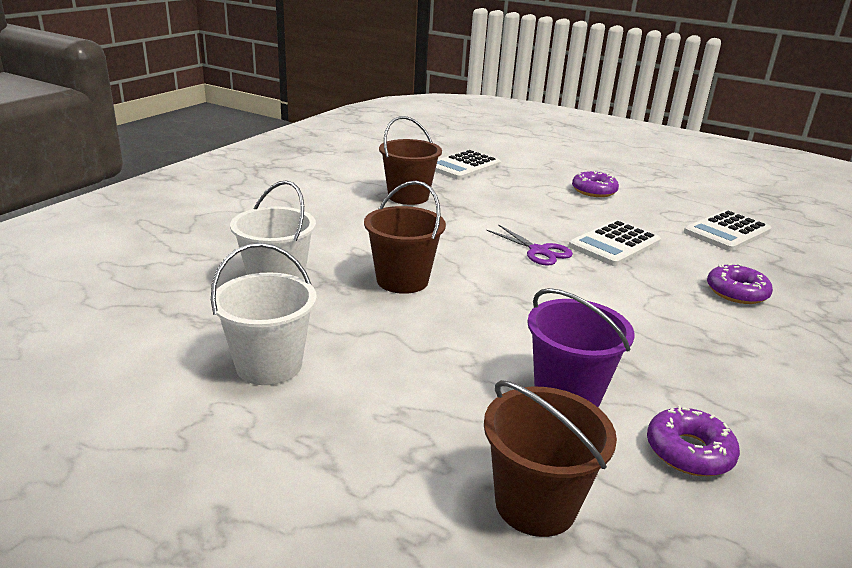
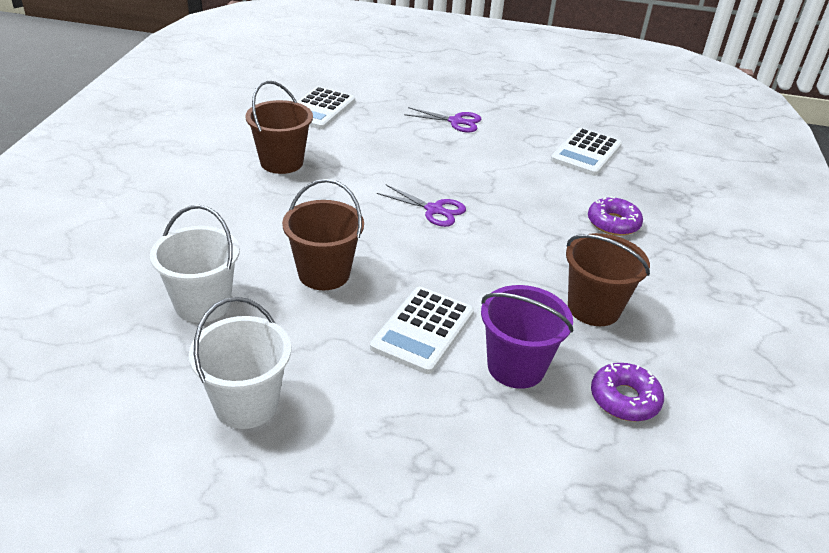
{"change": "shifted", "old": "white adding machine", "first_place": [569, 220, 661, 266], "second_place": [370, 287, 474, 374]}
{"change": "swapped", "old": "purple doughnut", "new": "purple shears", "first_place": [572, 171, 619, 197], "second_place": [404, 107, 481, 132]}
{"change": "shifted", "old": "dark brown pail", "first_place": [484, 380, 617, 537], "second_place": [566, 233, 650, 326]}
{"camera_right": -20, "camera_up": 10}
------------------------------------------------------------------------
Exercise
Reproduce the listing exactly, but omit every picture in it.

Finished exercise
{"change": "shifted", "old": "white adding machine", "first_place": [569, 220, 661, 266], "second_place": [370, 287, 474, 374]}
{"change": "swapped", "old": "purple doughnut", "new": "purple shears", "first_place": [572, 171, 619, 197], "second_place": [404, 107, 481, 132]}
{"change": "shifted", "old": "dark brown pail", "first_place": [484, 380, 617, 537], "second_place": [566, 233, 650, 326]}
{"camera_right": -20, "camera_up": 10}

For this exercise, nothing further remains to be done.